Copy out the lines of the listing word for word, from the line containing "Warilla-Lake South Gorillas [572, 174]" up to and including the line containing "Referee [1450, 48]".
[BEGIN Data excerpts]
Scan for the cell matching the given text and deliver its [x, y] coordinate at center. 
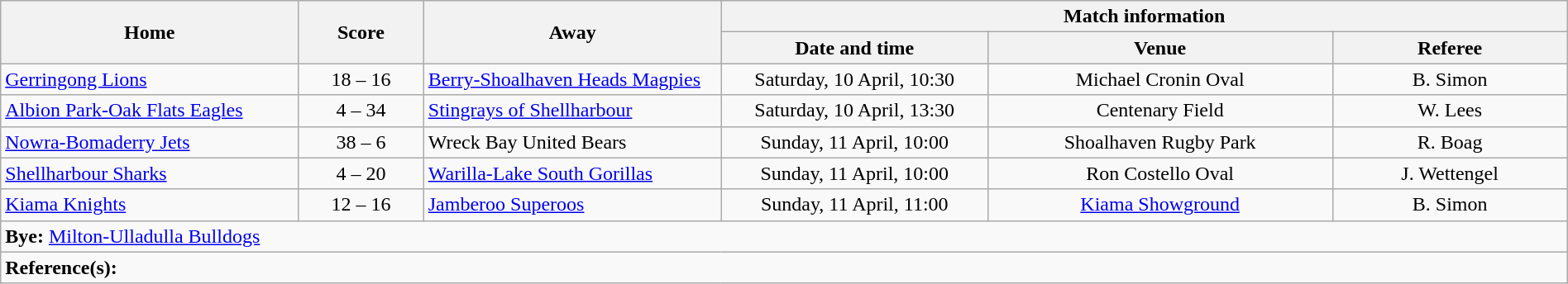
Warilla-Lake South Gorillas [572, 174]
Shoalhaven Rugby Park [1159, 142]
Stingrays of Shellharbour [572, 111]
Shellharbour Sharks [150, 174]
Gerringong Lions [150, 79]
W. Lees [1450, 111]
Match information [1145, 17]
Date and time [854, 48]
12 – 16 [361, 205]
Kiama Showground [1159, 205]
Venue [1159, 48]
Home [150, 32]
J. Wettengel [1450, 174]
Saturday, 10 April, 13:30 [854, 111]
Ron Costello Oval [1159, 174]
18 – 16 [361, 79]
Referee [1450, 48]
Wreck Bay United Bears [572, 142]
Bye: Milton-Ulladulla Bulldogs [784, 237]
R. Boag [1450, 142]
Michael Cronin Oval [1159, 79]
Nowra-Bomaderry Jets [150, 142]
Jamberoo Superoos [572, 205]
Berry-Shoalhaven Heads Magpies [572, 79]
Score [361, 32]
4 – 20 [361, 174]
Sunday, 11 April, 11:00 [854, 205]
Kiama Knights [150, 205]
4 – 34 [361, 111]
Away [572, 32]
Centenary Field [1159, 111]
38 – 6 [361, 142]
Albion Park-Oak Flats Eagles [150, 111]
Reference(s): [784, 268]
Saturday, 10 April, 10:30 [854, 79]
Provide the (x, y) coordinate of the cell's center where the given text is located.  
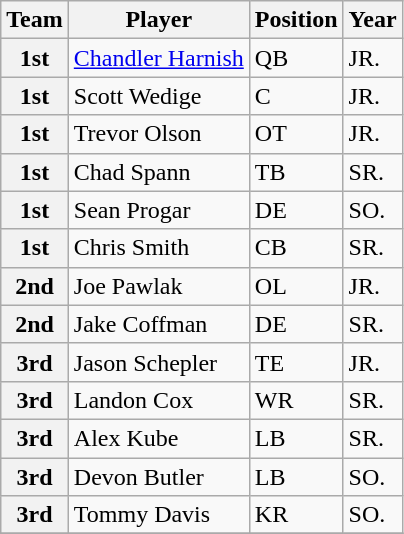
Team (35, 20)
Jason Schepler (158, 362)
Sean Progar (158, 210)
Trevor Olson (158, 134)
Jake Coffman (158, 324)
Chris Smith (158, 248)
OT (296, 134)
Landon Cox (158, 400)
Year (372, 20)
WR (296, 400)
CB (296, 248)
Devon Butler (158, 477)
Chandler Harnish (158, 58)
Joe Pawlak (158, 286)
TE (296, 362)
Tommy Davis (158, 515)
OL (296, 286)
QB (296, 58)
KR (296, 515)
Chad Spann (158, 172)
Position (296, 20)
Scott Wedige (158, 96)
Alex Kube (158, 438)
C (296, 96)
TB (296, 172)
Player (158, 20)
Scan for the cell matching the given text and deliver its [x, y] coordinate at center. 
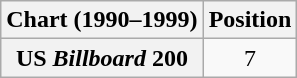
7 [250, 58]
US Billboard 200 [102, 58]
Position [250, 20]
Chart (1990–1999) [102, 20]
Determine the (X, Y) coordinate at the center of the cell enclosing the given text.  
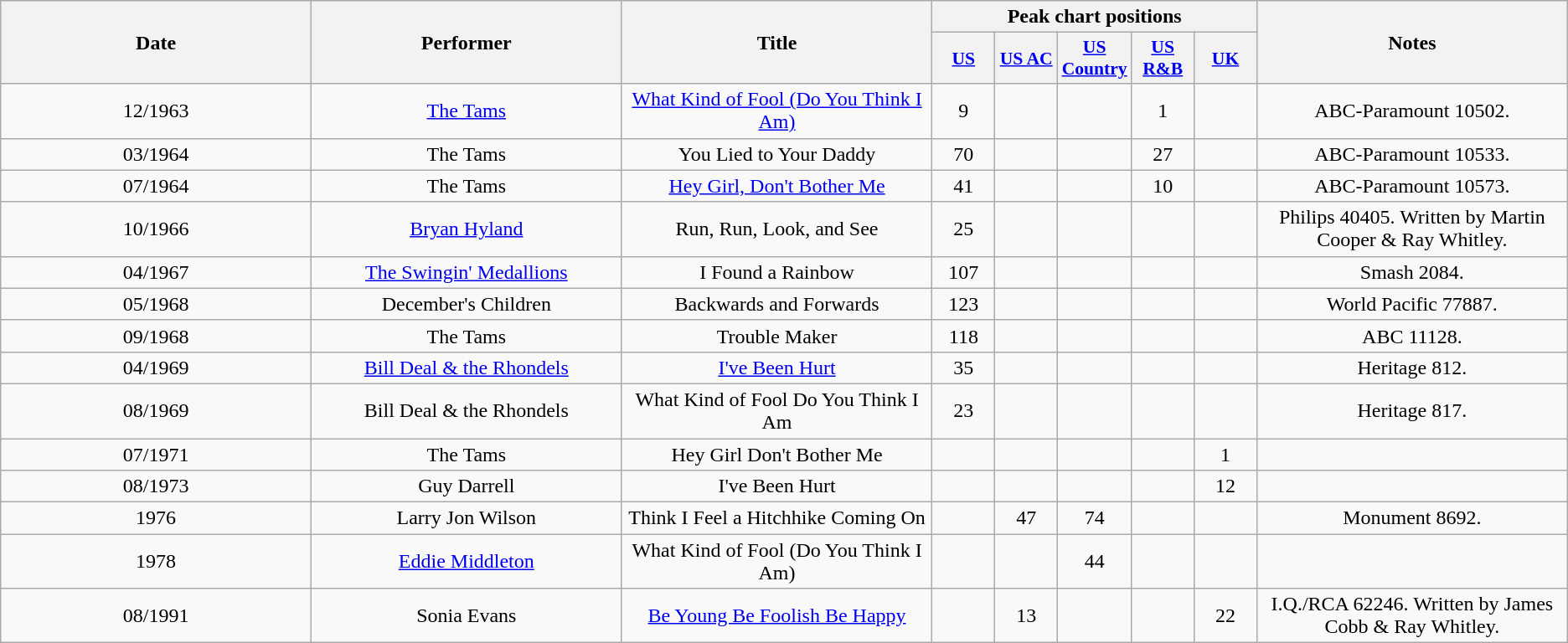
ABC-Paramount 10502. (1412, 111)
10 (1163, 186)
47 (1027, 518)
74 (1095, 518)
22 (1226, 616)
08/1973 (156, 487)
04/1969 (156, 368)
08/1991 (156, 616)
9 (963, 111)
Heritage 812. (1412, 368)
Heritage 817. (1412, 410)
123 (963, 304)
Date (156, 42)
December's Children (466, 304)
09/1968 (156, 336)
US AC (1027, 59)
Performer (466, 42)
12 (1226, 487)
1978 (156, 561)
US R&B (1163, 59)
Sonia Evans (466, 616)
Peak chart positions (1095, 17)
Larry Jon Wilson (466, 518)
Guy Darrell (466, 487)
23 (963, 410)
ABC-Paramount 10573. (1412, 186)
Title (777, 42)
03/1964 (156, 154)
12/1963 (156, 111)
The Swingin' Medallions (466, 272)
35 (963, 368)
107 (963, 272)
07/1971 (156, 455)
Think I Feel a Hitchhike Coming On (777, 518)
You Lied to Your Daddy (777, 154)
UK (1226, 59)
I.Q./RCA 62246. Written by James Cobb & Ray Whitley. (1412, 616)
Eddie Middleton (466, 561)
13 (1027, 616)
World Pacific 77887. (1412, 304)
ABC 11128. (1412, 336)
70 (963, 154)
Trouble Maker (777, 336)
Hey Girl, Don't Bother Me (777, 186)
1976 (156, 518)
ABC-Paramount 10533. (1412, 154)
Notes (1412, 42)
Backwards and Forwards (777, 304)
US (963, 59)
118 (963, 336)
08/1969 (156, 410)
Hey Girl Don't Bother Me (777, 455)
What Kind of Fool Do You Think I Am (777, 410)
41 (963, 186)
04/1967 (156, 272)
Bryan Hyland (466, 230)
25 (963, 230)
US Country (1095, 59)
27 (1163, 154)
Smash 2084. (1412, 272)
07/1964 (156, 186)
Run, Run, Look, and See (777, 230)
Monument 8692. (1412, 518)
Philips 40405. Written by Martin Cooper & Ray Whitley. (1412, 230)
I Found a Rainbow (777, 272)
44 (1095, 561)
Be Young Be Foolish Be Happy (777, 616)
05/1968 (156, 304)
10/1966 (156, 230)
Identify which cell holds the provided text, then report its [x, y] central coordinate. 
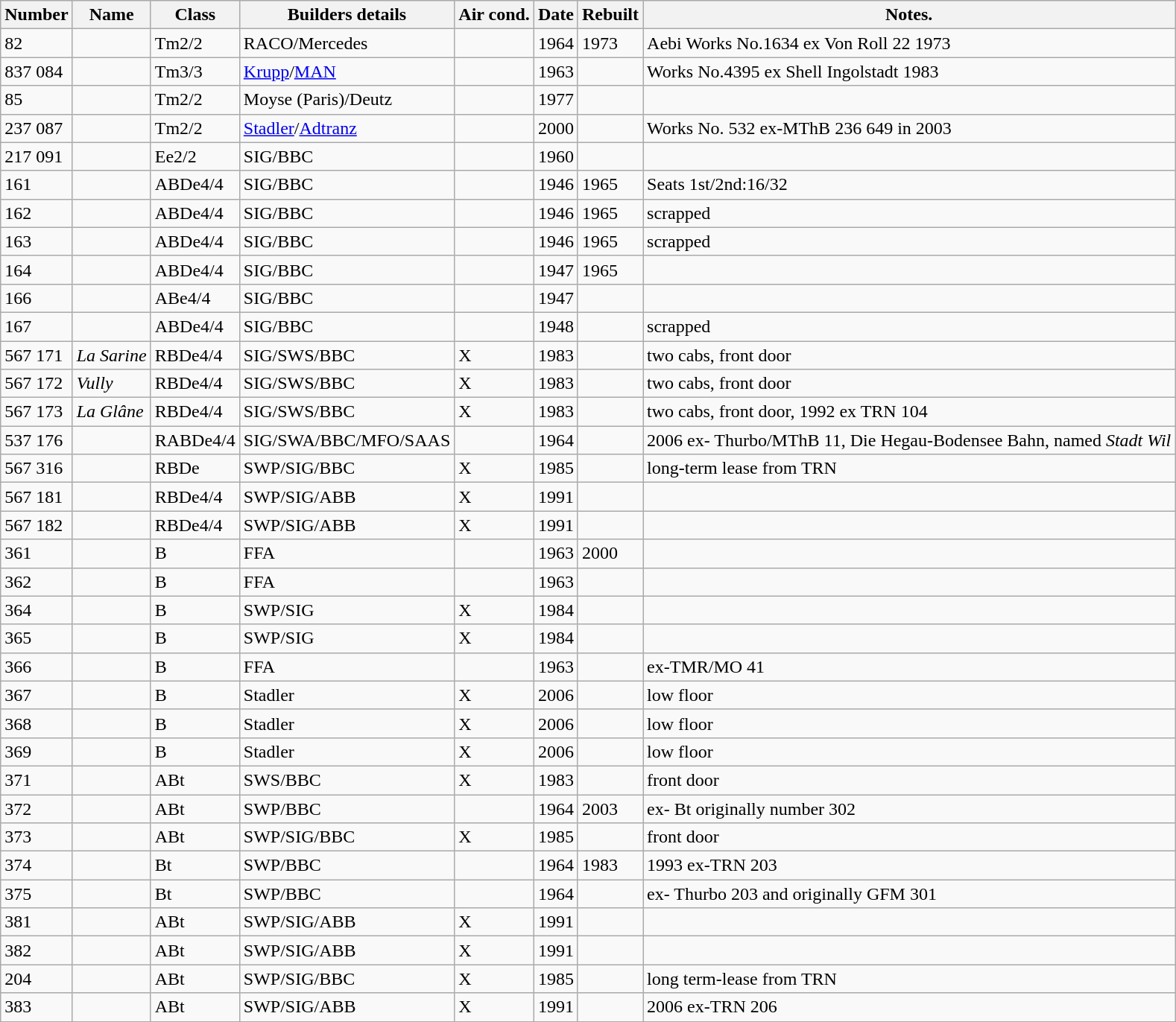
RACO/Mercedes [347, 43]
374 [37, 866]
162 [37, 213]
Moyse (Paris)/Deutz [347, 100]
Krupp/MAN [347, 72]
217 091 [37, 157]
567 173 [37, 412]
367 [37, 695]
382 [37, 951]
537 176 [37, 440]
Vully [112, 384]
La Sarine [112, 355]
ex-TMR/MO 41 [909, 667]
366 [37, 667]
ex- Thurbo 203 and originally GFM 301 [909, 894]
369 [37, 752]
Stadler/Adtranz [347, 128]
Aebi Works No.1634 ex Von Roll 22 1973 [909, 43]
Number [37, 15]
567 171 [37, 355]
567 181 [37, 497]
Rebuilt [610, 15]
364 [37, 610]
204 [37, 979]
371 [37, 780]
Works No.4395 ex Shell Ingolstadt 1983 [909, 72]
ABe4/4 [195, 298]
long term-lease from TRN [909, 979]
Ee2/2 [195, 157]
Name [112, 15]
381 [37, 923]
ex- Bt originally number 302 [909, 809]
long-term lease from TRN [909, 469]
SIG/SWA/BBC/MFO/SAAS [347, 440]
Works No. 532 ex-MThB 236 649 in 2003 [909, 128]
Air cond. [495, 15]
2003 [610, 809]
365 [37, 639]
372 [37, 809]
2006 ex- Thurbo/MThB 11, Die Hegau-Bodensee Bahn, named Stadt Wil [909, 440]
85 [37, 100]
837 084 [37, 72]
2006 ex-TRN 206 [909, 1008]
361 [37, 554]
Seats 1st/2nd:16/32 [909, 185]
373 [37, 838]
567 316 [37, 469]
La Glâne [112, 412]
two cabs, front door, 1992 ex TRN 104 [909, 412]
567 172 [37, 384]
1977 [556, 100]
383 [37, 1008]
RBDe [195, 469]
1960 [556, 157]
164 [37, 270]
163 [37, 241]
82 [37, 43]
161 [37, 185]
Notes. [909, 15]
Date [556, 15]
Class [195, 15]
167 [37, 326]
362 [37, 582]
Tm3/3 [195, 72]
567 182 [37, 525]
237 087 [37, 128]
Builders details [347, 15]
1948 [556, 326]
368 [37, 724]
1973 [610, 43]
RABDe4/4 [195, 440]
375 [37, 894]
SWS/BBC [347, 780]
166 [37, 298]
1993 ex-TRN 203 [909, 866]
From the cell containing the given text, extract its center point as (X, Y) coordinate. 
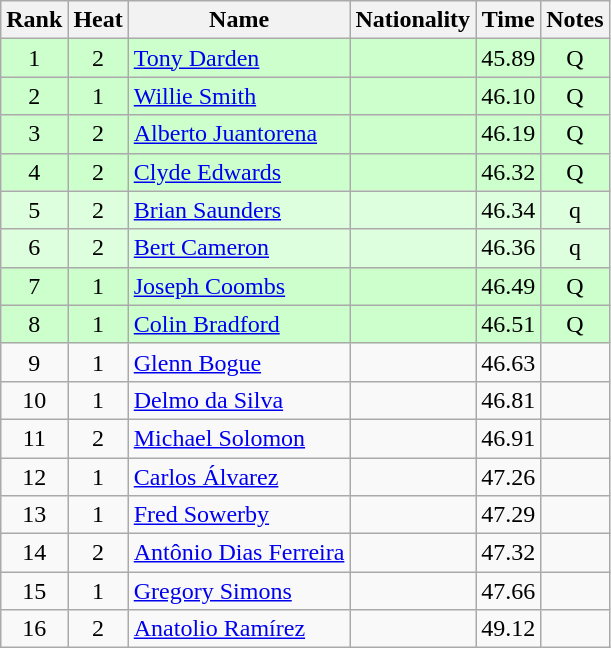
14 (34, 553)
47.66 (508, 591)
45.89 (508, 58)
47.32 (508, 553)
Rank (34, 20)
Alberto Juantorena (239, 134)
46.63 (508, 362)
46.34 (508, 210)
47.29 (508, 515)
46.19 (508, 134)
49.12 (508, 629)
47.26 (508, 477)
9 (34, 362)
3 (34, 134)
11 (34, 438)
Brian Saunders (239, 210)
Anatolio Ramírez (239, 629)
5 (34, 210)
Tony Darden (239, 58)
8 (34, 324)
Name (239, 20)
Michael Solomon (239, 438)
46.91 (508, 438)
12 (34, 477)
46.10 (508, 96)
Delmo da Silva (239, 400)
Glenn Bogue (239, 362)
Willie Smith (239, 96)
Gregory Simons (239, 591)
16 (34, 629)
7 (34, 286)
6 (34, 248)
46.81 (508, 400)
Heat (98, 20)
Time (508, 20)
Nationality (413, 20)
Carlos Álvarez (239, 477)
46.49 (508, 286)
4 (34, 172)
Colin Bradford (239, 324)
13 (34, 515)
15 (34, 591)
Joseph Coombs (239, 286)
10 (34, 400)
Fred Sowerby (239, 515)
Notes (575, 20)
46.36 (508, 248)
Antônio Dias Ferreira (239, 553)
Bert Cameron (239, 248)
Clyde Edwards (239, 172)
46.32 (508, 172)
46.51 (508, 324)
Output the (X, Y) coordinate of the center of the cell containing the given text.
[END Data excerpts]
● **Final result**:
Warilla-Lake South Gorillas [572, 174]
Shoalhaven Rugby Park [1159, 142]
Stingrays of Shellharbour [572, 111]
Shellharbour Sharks [150, 174]
Gerringong Lions [150, 79]
W. Lees [1450, 111]
Match information [1145, 17]
Date and time [854, 48]
12 – 16 [361, 205]
Kiama Showground [1159, 205]
Venue [1159, 48]
Home [150, 32]
J. Wettengel [1450, 174]
Saturday, 10 April, 13:30 [854, 111]
Ron Costello Oval [1159, 174]
18 – 16 [361, 79]
Referee [1450, 48]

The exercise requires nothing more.